[[ DATASET EXTRACT open ]]

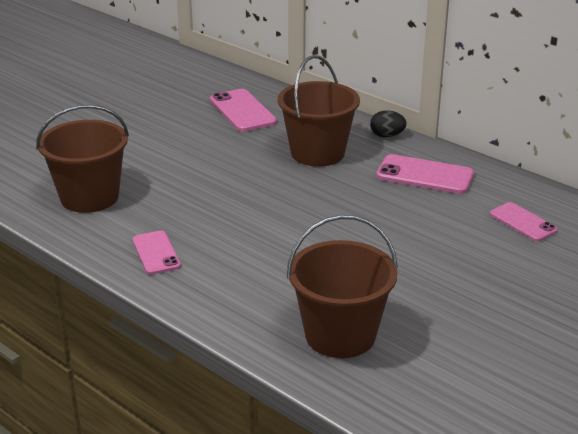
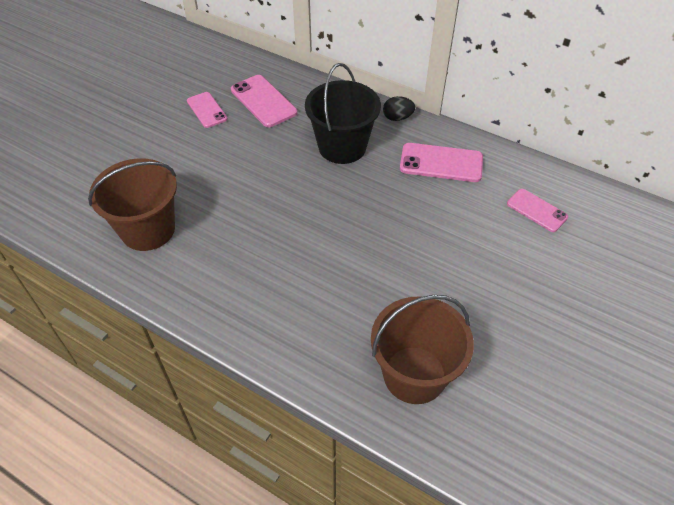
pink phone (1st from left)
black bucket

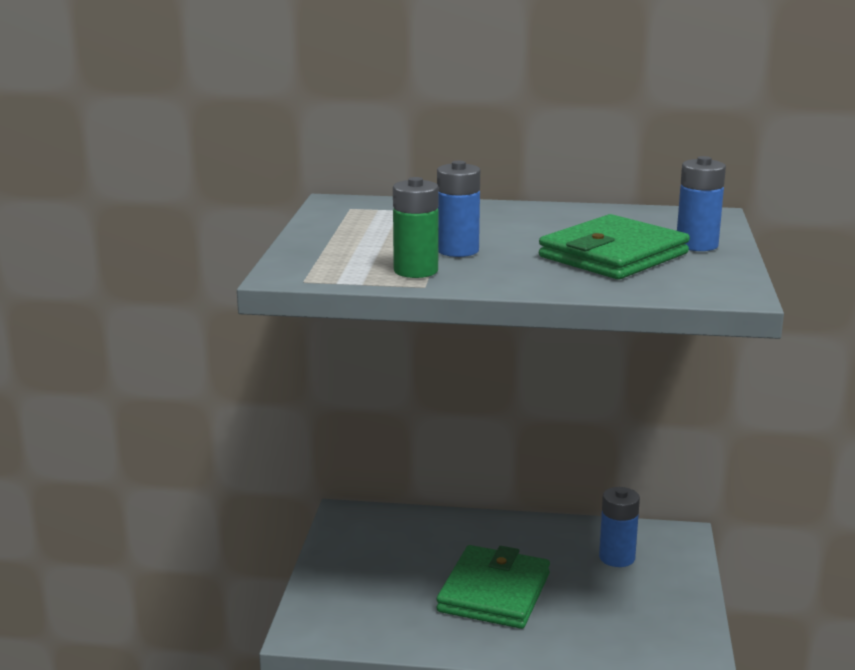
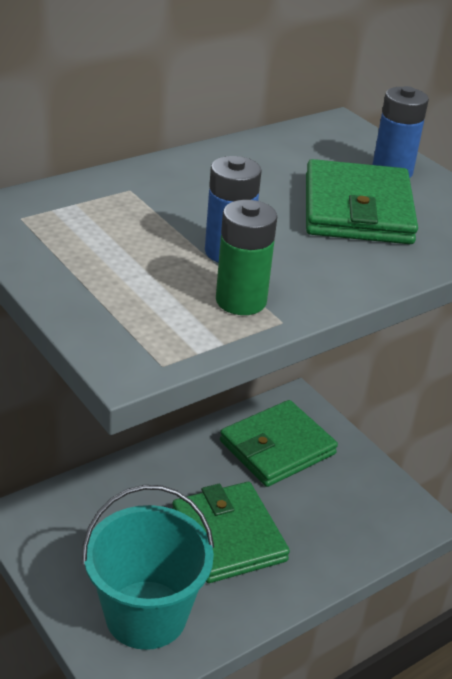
green wallet (2nd from left)
turquoise bucket

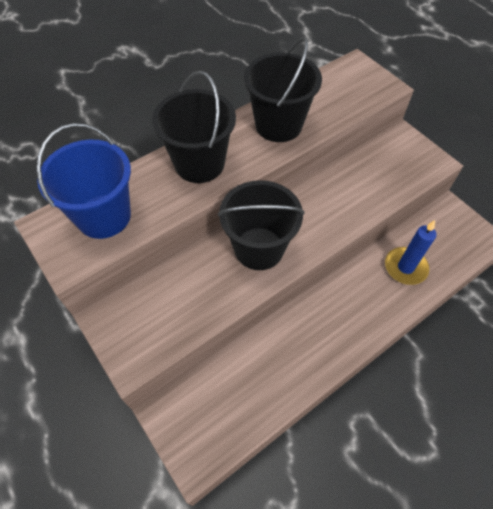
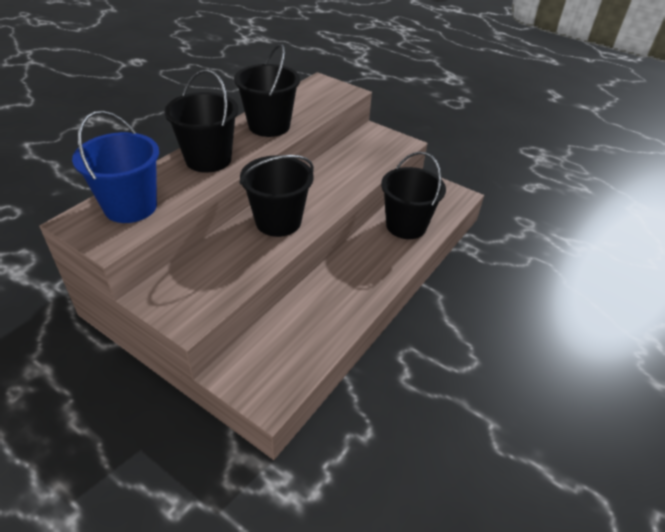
black bucket (4th from left)

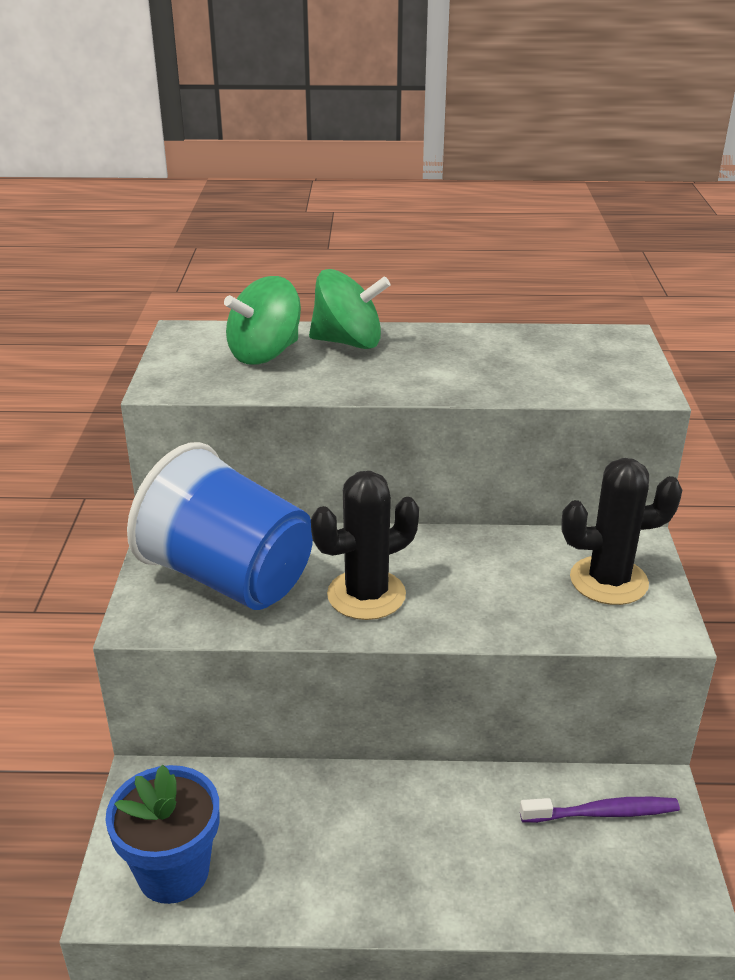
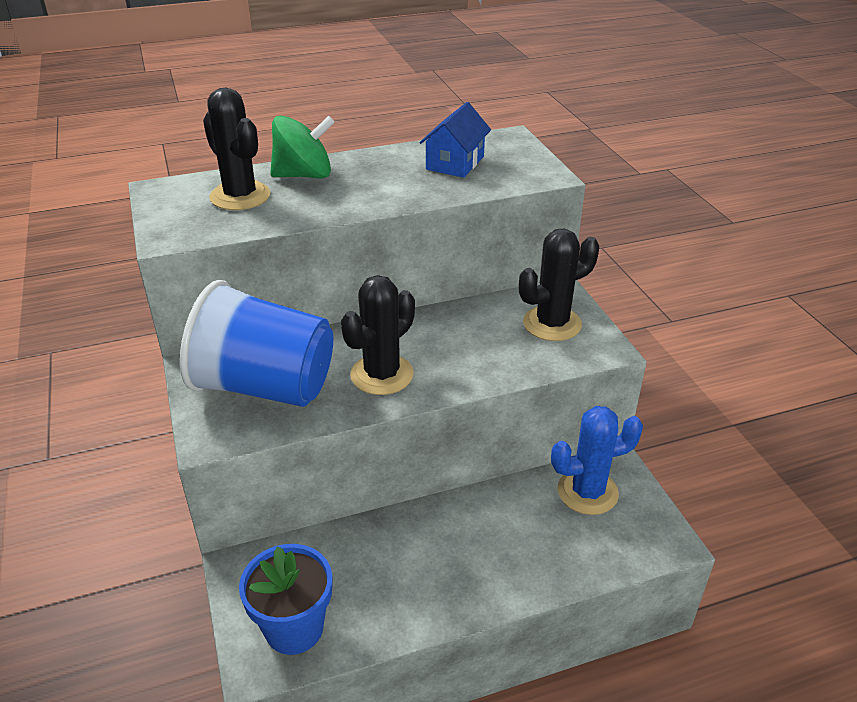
black cactus (1st from left)
blue cactus
blue house

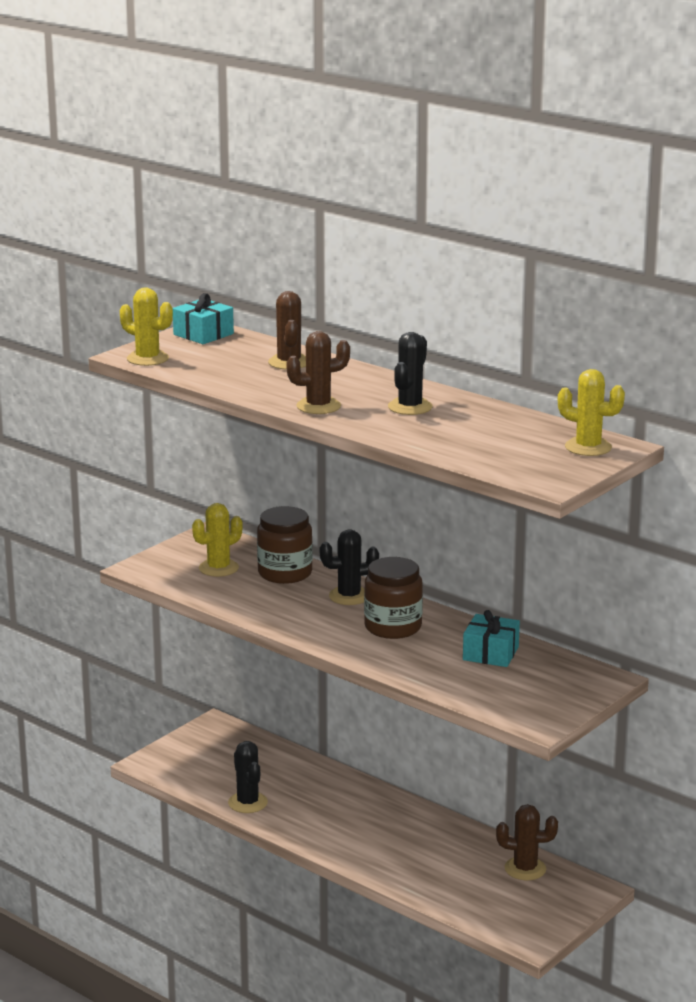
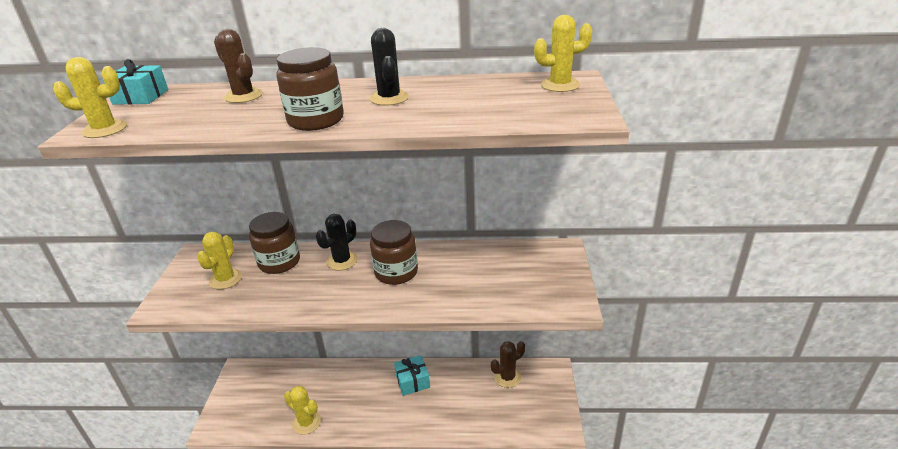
yellow cactus (3rd from left)
brown jar (2nd from left)
turquoise gift (2nd from left)

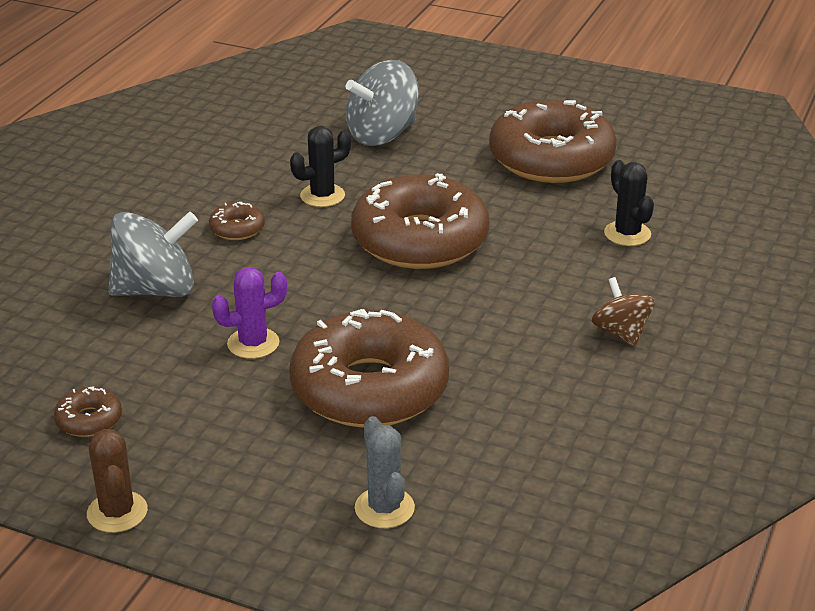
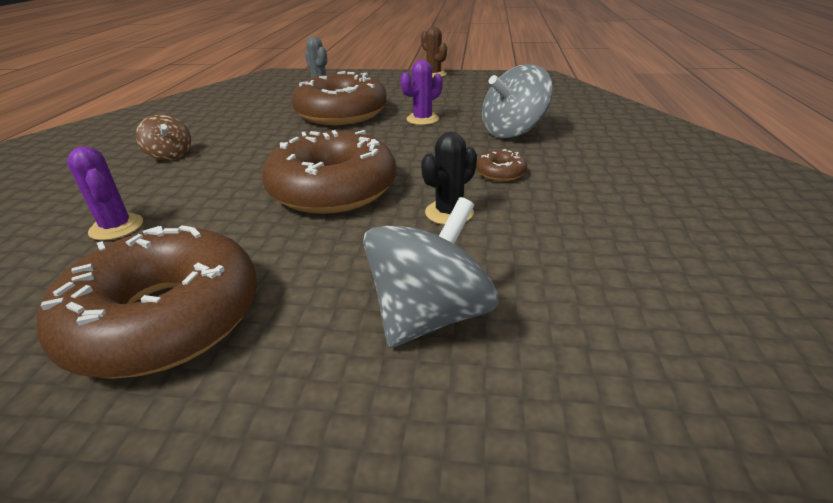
brown donut (1st from left in the first image)
purple cactus (1st from left)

[[ DATASET EXTRACT closed ]]

Set each line of the records down exactly, leaving every picture out.

§ YOUR SOLUTION
pink phone (1st from left)
black bucket

green wallet (2nd from left)
turquoise bucket

black bucket (4th from left)

black cactus (1st from left)
blue cactus
blue house

yellow cactus (3rd from left)
brown jar (2nd from left)
turquoise gift (2nd from left)

brown donut (1st from left in the first image)
purple cactus (1st from left)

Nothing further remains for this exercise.